§ **GOAL**: Rename "Chapel" to "Church" in the rows starting at the first and ending at the one containing "76: 12:33 -> 12:29", and give those rows again with nothing else changed.
########
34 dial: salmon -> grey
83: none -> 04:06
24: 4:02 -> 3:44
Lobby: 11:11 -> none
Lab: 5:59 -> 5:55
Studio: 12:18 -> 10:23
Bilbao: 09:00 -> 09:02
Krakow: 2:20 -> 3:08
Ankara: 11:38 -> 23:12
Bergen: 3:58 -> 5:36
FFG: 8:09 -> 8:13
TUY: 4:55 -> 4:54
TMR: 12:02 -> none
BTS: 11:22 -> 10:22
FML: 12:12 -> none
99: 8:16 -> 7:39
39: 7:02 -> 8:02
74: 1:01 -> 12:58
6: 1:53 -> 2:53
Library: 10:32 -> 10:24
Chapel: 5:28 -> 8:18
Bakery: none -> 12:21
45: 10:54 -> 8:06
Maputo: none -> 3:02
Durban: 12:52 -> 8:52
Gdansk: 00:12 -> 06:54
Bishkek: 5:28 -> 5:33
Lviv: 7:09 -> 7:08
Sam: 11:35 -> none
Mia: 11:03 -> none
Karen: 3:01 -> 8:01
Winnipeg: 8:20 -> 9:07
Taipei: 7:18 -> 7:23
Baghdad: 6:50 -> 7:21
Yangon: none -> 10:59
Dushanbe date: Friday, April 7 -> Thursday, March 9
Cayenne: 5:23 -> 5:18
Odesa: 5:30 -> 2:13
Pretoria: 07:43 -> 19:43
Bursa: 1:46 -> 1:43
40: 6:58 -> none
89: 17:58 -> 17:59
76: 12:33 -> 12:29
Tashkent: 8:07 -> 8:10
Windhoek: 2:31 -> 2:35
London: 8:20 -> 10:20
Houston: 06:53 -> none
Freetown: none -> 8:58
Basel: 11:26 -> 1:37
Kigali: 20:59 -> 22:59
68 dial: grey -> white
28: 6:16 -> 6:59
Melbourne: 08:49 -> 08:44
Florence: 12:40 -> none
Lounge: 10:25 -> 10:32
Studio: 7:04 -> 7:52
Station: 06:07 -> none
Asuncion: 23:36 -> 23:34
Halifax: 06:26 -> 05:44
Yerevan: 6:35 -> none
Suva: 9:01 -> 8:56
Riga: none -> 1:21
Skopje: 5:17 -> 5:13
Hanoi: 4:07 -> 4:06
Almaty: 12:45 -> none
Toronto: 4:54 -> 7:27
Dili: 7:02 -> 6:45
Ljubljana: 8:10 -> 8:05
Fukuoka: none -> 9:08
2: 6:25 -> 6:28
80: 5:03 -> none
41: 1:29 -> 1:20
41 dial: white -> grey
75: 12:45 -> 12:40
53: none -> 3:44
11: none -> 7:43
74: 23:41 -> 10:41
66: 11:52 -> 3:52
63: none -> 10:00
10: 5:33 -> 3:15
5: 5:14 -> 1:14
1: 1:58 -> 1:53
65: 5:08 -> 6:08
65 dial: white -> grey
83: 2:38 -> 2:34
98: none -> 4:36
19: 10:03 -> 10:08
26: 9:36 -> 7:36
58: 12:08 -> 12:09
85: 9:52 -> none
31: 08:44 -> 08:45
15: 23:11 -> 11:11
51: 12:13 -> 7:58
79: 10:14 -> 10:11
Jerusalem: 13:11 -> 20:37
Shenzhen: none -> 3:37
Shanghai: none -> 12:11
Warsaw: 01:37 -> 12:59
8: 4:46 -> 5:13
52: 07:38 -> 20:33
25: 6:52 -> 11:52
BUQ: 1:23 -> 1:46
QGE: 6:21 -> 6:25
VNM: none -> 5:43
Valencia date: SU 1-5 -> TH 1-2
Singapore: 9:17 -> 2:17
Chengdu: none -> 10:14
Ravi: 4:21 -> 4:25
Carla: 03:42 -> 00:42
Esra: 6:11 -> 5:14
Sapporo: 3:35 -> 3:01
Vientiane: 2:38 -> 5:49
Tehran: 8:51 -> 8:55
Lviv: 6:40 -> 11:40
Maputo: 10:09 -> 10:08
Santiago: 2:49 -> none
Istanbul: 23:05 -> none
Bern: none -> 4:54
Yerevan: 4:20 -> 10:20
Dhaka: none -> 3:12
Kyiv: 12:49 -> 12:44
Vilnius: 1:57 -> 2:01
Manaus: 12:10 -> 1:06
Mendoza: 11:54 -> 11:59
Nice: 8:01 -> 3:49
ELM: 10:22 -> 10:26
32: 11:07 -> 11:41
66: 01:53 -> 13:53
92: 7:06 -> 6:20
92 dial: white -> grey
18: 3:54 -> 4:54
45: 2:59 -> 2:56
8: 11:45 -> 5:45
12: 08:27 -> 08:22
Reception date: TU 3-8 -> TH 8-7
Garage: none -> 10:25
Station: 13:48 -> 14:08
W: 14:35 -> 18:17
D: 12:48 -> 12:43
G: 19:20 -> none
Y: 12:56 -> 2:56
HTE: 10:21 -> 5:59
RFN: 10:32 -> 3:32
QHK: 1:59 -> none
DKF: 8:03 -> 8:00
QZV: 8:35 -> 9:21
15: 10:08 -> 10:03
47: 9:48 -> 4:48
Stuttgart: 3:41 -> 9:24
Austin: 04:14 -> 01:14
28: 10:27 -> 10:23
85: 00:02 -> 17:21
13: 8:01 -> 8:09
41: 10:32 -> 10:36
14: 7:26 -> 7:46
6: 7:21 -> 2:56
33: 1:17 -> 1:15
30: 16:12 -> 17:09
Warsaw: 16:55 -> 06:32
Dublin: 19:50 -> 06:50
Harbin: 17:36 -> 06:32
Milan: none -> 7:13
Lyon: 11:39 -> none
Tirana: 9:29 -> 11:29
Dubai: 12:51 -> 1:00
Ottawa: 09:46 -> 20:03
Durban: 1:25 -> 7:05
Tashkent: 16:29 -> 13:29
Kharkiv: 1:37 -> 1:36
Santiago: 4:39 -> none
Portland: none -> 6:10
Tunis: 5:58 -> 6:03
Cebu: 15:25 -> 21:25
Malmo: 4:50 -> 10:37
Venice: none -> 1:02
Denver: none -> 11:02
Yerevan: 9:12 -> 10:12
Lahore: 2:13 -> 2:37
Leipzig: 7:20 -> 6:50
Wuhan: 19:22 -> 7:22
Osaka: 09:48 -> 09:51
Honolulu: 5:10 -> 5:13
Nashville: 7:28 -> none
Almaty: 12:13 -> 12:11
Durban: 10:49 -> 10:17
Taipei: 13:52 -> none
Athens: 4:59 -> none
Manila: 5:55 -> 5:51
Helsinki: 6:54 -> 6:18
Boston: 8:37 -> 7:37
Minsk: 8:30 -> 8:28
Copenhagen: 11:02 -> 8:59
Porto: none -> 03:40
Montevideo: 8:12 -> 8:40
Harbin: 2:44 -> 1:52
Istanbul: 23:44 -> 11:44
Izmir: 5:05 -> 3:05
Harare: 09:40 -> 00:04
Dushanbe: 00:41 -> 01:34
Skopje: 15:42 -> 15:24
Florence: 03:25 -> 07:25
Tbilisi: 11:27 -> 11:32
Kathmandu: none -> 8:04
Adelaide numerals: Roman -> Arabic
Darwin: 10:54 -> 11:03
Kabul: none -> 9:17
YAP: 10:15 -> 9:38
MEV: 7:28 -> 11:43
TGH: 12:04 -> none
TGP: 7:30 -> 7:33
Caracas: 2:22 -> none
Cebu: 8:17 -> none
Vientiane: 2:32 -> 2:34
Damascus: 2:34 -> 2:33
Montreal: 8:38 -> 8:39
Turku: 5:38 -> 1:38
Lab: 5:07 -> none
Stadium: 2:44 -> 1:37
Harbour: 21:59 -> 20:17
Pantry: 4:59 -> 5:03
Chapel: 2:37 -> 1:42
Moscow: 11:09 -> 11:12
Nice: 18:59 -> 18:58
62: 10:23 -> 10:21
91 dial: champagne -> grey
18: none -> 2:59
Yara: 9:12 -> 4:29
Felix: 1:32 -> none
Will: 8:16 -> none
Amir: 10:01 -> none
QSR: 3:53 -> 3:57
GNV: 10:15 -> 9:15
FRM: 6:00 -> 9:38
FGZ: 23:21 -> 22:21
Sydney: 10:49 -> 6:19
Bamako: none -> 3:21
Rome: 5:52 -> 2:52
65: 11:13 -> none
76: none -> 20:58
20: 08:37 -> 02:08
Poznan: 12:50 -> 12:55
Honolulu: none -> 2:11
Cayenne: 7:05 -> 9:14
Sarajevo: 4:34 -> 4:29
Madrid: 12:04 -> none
########
§ **EXERCISE ANSWER**:
34 dial: salmon -> grey
83: none -> 04:06
24: 4:02 -> 3:44
Lobby: 11:11 -> none
Lab: 5:59 -> 5:55
Studio: 12:18 -> 10:23
Bilbao: 09:00 -> 09:02
Krakow: 2:20 -> 3:08
Ankara: 11:38 -> 23:12
Bergen: 3:58 -> 5:36
FFG: 8:09 -> 8:13
TUY: 4:55 -> 4:54
TMR: 12:02 -> none
BTS: 11:22 -> 10:22
FML: 12:12 -> none
99: 8:16 -> 7:39
39: 7:02 -> 8:02
74: 1:01 -> 12:58
6: 1:53 -> 2:53
Library: 10:32 -> 10:24
Church: 5:28 -> 8:18
Bakery: none -> 12:21
45: 10:54 -> 8:06
Maputo: none -> 3:02
Durban: 12:52 -> 8:52
Gdansk: 00:12 -> 06:54
Bishkek: 5:28 -> 5:33
Lviv: 7:09 -> 7:08
Sam: 11:35 -> none
Mia: 11:03 -> none
Karen: 3:01 -> 8:01
Winnipeg: 8:20 -> 9:07
Taipei: 7:18 -> 7:23
Baghdad: 6:50 -> 7:21
Yangon: none -> 10:59
Dushanbe date: Friday, April 7 -> Thursday, March 9
Cayenne: 5:23 -> 5:18
Odesa: 5:30 -> 2:13
Pretoria: 07:43 -> 19:43
Bursa: 1:46 -> 1:43
40: 6:58 -> none
89: 17:58 -> 17:59
76: 12:33 -> 12:29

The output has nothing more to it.